- _What is needed_
Every line from the opening of the records to the line with "none -> lime brick F3 level 2" should be restated exactly, with both ends included and the pictures left out.

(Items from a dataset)
────
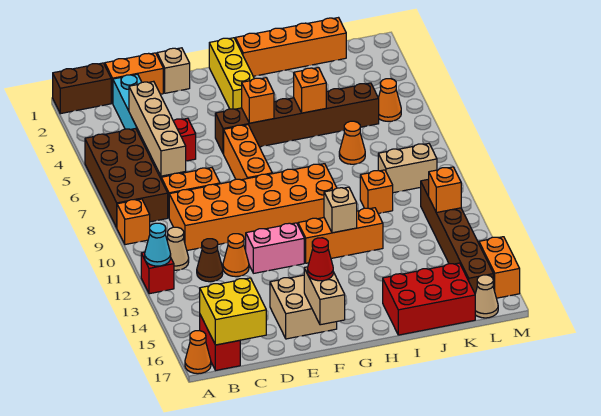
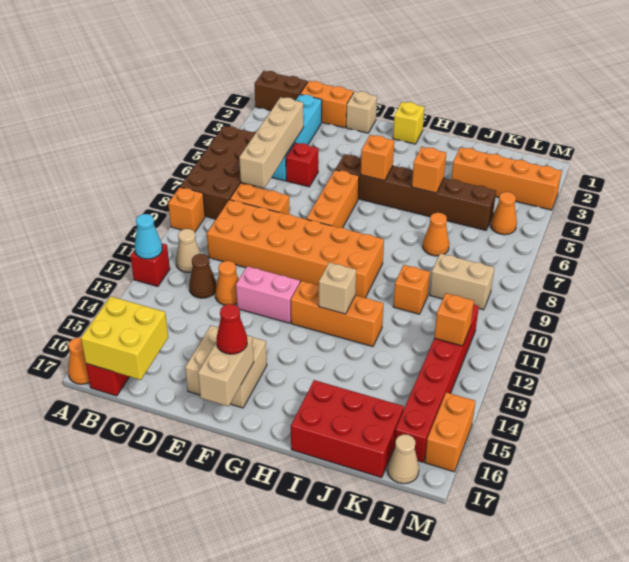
yellow brick G1:G3 level 1 -> yellow brick G1 level 1
orange brick H1:K1 level 1 -> orange brick J3:M3 level 1
brown brick L11:L16 level 1 -> red brick L11:L16 level 1

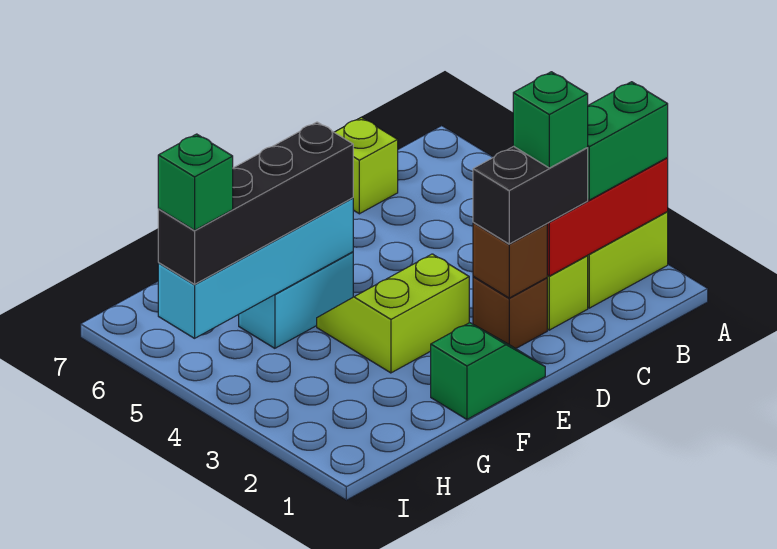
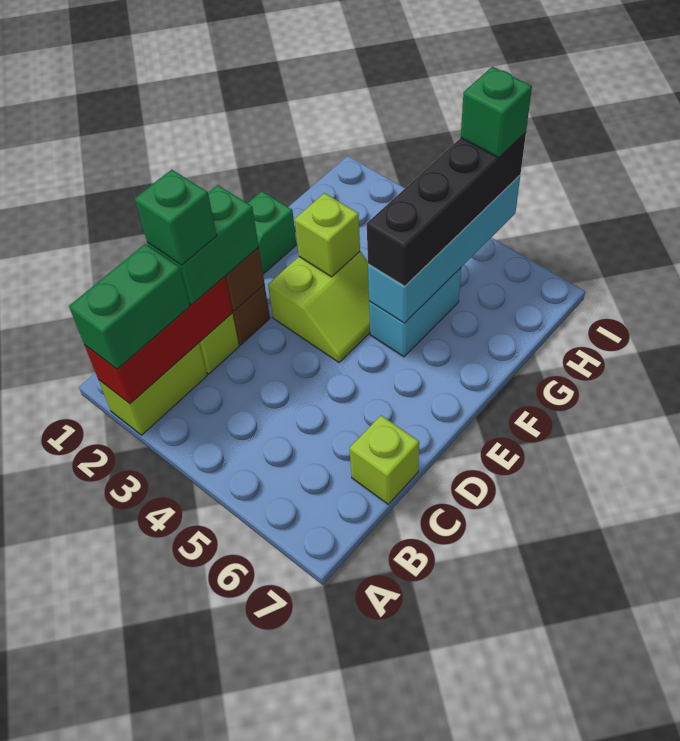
black brick C2:D2 level 3 -> green brick C2:D2 level 3
none -> lime brick F3 level 2

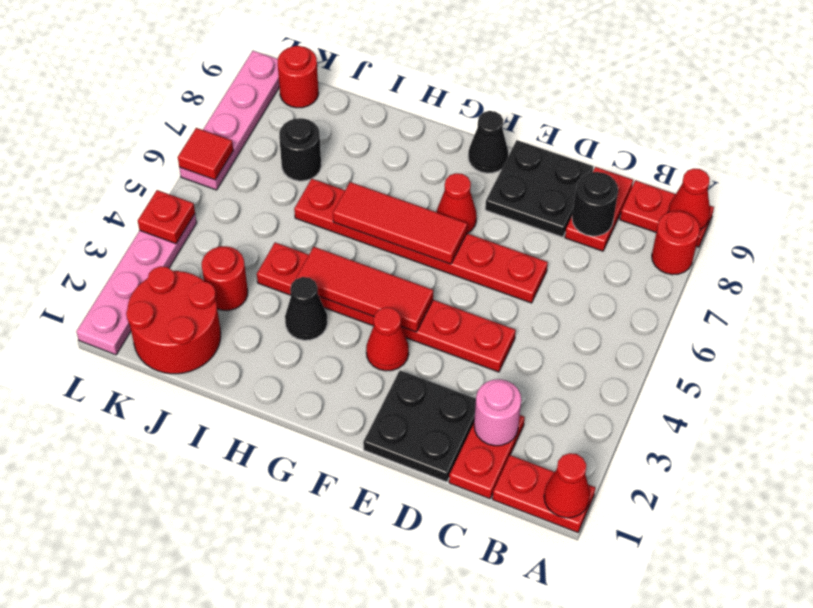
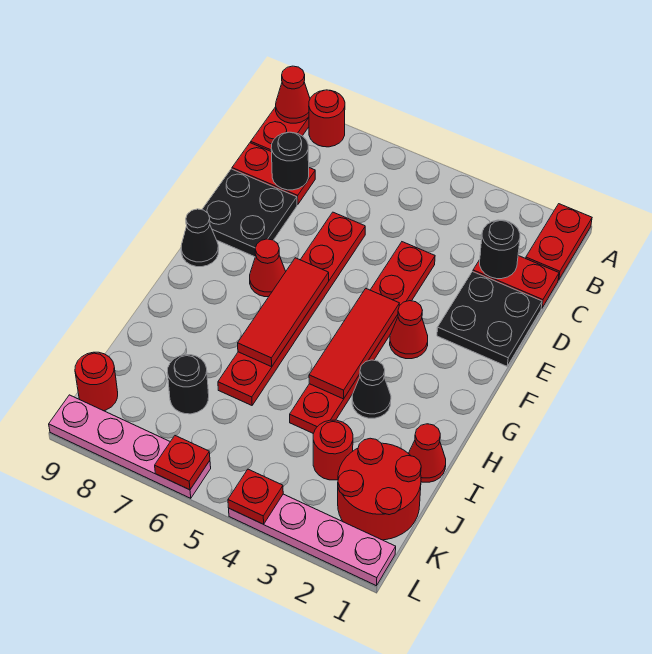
red cone A1 level 2 -> red cone I1 level 1
pink round brick C2 level 2 -> black round brick C2 level 2
red tile L6 level 2 -> red plate L6 level 2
────
- _Problem solution_
yellow brick G1:G3 level 1 -> yellow brick G1 level 1
orange brick H1:K1 level 1 -> orange brick J3:M3 level 1
brown brick L11:L16 level 1 -> red brick L11:L16 level 1

black brick C2:D2 level 3 -> green brick C2:D2 level 3
none -> lime brick F3 level 2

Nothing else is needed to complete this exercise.